Reproduce verbatim the lines of the material below, starting at the line with "blue hammer: 6 -> 8" and ending at the line with "yellow gift: 4 -> 0", both inclusive; skip the rest.

SOURCE INFORMATION:
- Opening Delimiter -

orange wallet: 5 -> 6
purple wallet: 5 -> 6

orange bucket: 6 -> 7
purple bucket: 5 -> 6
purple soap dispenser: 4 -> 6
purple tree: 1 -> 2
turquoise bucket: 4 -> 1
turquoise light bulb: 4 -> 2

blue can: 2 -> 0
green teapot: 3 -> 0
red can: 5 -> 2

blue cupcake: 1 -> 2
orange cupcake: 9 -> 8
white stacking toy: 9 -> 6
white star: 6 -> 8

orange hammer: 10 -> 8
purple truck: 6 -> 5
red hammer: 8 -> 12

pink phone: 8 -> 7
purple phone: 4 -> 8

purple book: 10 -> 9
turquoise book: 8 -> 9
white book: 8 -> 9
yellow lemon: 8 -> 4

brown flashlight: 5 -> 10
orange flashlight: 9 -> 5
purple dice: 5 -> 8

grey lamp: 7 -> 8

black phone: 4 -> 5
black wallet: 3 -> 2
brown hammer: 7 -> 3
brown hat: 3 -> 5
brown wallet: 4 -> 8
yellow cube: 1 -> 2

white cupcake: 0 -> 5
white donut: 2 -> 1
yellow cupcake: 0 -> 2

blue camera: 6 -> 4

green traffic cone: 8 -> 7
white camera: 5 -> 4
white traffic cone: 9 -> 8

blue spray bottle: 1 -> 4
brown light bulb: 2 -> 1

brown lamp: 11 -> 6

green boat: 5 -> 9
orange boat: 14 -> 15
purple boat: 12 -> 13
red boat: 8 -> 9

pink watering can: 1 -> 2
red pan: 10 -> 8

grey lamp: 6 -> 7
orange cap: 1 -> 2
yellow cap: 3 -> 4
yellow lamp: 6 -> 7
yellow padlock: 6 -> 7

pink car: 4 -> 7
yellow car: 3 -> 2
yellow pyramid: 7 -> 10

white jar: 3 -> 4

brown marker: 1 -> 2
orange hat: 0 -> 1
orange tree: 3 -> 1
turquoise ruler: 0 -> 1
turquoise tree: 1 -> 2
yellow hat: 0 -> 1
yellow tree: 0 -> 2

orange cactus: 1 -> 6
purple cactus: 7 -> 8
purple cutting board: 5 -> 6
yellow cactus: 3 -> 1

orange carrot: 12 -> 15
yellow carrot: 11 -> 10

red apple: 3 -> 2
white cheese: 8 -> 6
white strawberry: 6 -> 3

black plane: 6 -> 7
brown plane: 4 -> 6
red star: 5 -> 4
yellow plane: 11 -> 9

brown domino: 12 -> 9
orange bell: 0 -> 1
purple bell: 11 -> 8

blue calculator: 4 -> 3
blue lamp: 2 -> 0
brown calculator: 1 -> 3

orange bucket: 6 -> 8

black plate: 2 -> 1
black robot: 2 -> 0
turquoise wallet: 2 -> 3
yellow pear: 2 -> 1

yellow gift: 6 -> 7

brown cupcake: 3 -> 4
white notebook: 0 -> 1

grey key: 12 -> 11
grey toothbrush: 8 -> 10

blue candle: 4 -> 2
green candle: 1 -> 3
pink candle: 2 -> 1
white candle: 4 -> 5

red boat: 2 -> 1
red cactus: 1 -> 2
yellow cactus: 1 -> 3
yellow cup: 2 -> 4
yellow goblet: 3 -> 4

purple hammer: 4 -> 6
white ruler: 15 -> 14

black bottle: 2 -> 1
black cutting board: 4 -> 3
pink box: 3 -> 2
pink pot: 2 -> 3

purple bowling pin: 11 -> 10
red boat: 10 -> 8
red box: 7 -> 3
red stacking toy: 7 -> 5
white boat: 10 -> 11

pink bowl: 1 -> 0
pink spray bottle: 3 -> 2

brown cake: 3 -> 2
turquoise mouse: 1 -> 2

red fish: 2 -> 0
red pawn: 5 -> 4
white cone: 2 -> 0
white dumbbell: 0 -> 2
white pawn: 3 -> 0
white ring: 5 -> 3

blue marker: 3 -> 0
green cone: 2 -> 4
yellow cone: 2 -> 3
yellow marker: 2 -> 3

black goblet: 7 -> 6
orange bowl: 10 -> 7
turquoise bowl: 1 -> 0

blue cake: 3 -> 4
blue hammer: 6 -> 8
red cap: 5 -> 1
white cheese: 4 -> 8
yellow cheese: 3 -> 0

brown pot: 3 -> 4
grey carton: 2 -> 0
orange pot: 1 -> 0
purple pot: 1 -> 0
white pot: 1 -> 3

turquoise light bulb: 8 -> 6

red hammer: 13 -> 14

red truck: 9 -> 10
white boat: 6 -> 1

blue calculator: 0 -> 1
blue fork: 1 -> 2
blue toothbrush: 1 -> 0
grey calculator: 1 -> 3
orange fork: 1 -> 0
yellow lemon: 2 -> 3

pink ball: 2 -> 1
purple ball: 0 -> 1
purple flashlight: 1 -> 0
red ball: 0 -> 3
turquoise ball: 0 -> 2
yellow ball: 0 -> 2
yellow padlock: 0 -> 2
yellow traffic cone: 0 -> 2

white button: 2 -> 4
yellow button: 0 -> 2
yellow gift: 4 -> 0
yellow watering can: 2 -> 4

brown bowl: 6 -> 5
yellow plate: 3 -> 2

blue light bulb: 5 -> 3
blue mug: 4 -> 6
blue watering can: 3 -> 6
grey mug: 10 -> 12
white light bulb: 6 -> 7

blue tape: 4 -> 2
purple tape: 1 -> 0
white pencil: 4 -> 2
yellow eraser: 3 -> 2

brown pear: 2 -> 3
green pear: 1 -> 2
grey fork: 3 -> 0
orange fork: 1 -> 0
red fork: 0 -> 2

- Closing Delimiter -

RESULT:
blue hammer: 6 -> 8
red cap: 5 -> 1
white cheese: 4 -> 8
yellow cheese: 3 -> 0

brown pot: 3 -> 4
grey carton: 2 -> 0
orange pot: 1 -> 0
purple pot: 1 -> 0
white pot: 1 -> 3

turquoise light bulb: 8 -> 6

red hammer: 13 -> 14

red truck: 9 -> 10
white boat: 6 -> 1

blue calculator: 0 -> 1
blue fork: 1 -> 2
blue toothbrush: 1 -> 0
grey calculator: 1 -> 3
orange fork: 1 -> 0
yellow lemon: 2 -> 3

pink ball: 2 -> 1
purple ball: 0 -> 1
purple flashlight: 1 -> 0
red ball: 0 -> 3
turquoise ball: 0 -> 2
yellow ball: 0 -> 2
yellow padlock: 0 -> 2
yellow traffic cone: 0 -> 2

white button: 2 -> 4
yellow button: 0 -> 2
yellow gift: 4 -> 0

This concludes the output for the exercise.